***** RECORD EXTRACTS *****

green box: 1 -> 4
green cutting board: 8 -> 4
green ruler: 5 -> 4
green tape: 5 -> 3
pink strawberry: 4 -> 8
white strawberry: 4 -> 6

*****
***** RECORD EXTRACTS *****

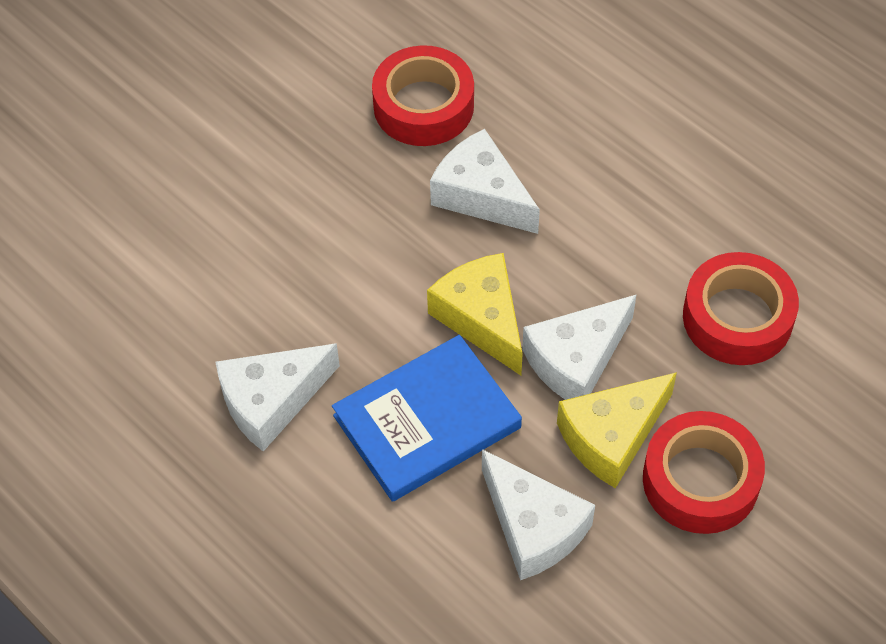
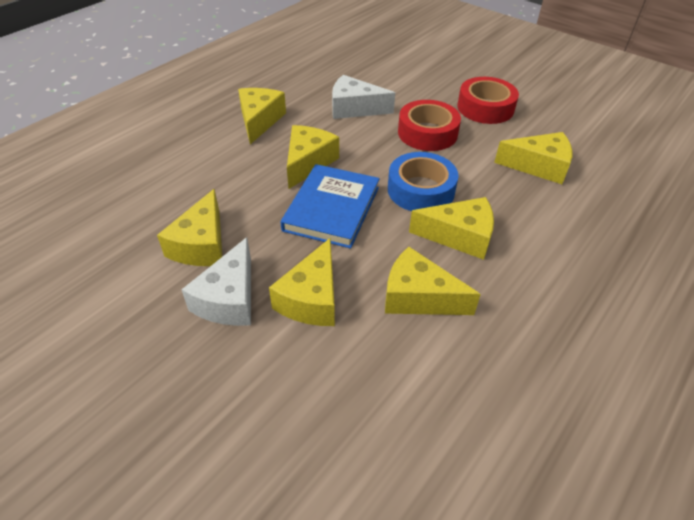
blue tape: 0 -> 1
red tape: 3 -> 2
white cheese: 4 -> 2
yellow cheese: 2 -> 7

*****
***** RECORD EXTRACTS *****

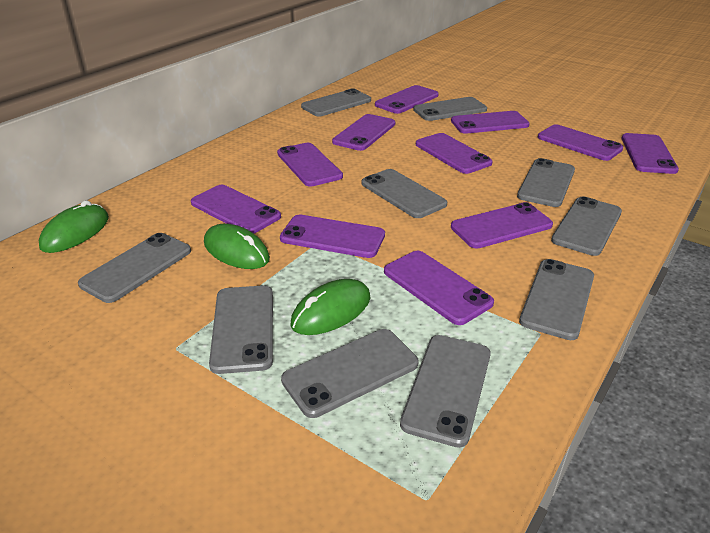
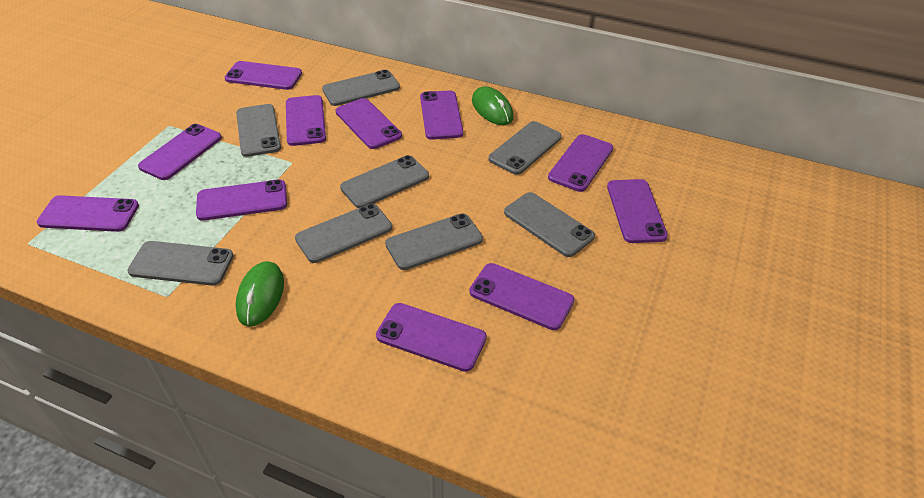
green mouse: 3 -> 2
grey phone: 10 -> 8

*****

__EXERCISE BRIEF__. Where a line above contains the word "tape", show that line.

__EXERCISE RESPONSE__.
green tape: 5 -> 3
blue tape: 0 -> 1
red tape: 3 -> 2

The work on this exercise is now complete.